START DATA FOR THIS EXERCISE

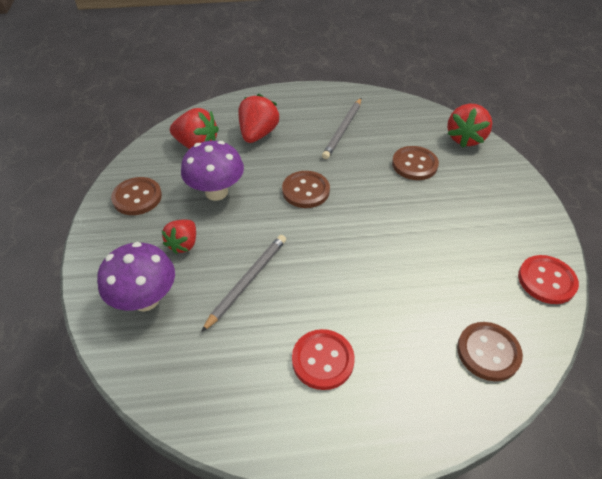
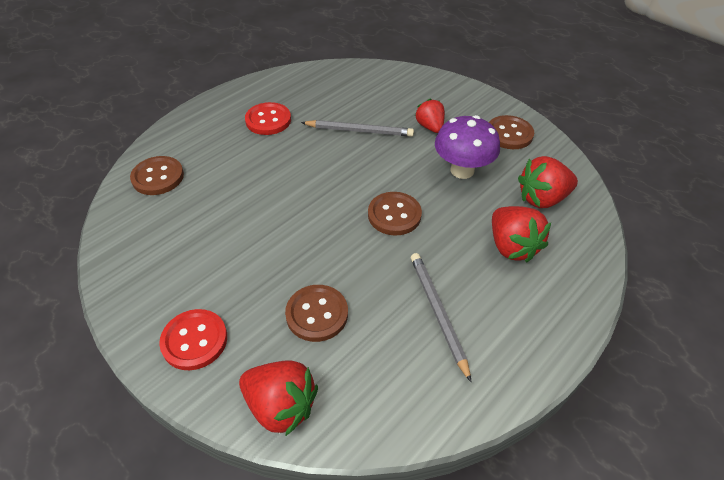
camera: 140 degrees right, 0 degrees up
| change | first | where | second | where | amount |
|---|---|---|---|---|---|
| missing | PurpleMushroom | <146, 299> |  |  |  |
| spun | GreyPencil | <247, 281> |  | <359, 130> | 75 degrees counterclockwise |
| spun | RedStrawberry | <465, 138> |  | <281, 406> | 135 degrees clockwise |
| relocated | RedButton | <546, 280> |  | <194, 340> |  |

END DATA FOR THIS EXERCISE

- [WHAT IS EXPECTED]:
Exactly as written, restate the lines above from the opening line through the one holding "degrees clockwise |", omitting the pictures.

- [EXERCISE RESULT]:
camera: 140 degrees right, 0 degrees up
| change | first | where | second | where | amount |
|---|---|---|---|---|---|
| missing | PurpleMushroom | <146, 299> |  |  |  |
| spun | GreyPencil | <247, 281> |  | <359, 130> | 75 degrees counterclockwise |
| spun | RedStrawberry | <465, 138> |  | <281, 406> | 135 degrees clockwise |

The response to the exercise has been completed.